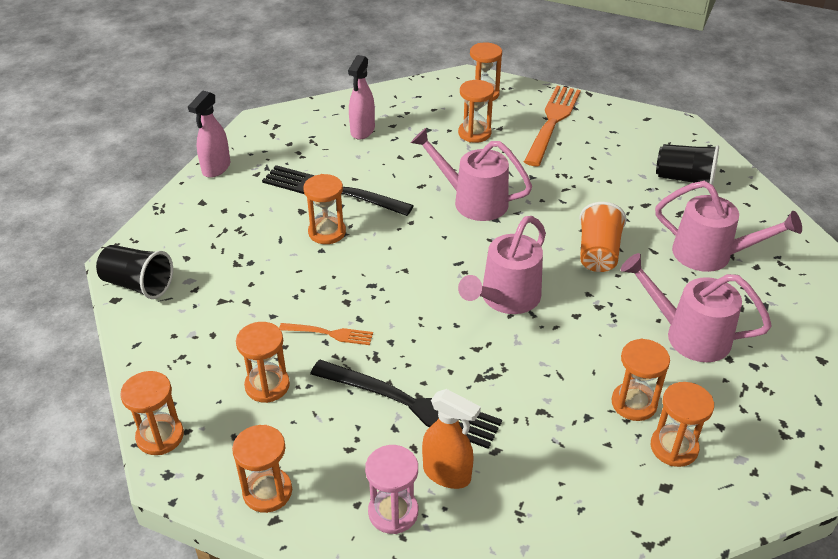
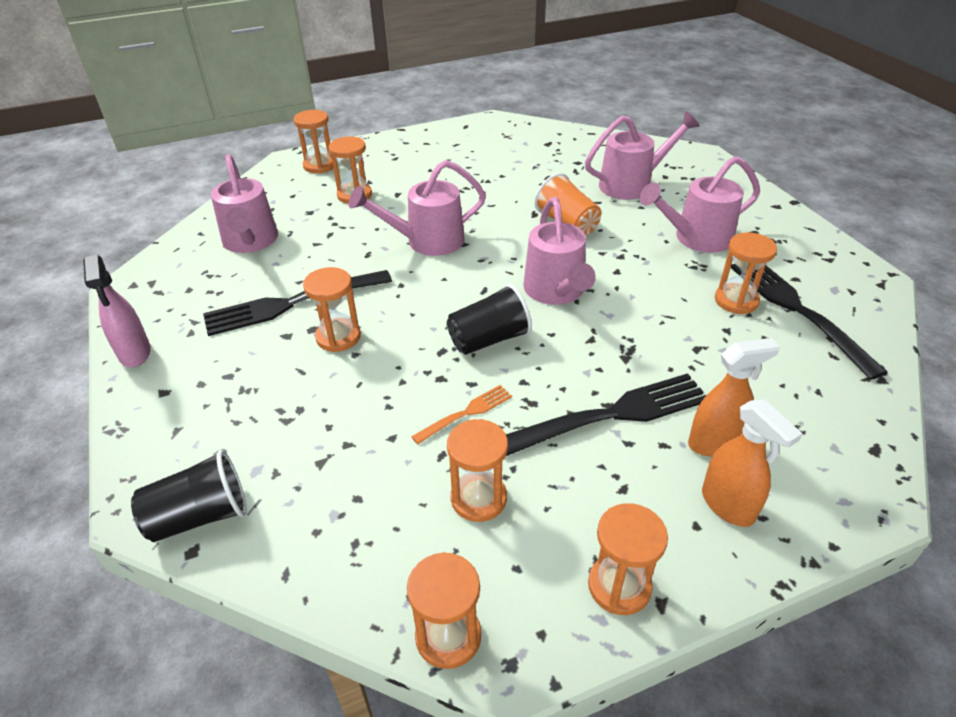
camera: 45 degrees left, 0 degrees up
(362, 131) = (250, 242): pink spray bottle -> pink watering can
(393, 512) = (728, 505): pink hourglass -> orange spray bottle
(552, 122) = (403, 159): orange fork -> none
(674, 447) = (797, 310): orange hourglass -> black fork
(684, 179) = (546, 149): black cup -> black cup (489, 339)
##########
WORK TO COMPLETE:
Your answer should set down the listing verbatim and leave out its images.

RESPONSE TO THIS EXERCISE:
camera: 45 degrees left, 0 degrees up
(362, 131) = (250, 242): pink spray bottle -> pink watering can
(393, 512) = (728, 505): pink hourglass -> orange spray bottle
(552, 122) = (403, 159): orange fork -> none
(674, 447) = (797, 310): orange hourglass -> black fork
(684, 179) = (546, 149): black cup -> black cup (489, 339)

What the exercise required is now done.